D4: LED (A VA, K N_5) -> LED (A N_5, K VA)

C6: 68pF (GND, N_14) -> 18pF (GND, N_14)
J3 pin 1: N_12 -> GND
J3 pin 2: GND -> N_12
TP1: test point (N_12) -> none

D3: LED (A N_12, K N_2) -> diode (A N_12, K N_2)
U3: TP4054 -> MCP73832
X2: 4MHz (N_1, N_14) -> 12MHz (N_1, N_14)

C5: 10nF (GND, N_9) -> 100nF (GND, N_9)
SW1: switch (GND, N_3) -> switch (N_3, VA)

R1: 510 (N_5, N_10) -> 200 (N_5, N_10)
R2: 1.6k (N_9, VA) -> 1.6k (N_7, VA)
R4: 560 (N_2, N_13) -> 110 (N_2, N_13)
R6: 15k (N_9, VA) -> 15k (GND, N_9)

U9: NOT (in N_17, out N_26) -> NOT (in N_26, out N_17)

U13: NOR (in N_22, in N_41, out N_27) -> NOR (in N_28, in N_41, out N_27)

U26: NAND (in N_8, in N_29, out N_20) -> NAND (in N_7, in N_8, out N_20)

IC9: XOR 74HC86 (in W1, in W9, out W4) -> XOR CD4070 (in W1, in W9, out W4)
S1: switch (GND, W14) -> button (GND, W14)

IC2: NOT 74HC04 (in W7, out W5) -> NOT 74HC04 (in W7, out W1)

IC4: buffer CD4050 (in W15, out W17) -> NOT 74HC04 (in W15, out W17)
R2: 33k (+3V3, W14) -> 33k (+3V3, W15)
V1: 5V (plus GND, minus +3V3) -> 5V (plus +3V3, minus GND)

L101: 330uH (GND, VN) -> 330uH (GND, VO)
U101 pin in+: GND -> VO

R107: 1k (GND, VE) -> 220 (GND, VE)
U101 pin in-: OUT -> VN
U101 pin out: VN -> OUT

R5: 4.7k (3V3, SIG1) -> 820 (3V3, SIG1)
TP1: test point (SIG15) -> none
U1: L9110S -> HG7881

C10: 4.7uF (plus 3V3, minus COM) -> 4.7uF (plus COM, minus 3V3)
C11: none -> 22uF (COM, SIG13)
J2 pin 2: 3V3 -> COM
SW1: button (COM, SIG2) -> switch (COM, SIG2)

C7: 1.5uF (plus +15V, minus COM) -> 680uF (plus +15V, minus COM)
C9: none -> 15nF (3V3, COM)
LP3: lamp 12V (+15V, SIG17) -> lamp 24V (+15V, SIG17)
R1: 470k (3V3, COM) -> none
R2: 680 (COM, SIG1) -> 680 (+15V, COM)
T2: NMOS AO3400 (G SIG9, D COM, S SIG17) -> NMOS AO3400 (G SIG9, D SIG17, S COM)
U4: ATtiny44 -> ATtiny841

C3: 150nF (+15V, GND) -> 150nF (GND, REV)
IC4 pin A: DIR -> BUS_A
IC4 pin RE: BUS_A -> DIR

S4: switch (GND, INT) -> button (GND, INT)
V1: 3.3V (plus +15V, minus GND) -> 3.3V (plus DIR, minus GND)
•••••
* **Problem statement**: Lines with the string "none": pick each one out of the material and return it.

* **Solution to this exercise**:
TP1: test point (N_12) -> none
TP1: test point (SIG15) -> none
C11: none -> 22uF (COM, SIG13)
C9: none -> 15nF (3V3, COM)
R1: 470k (3V3, COM) -> none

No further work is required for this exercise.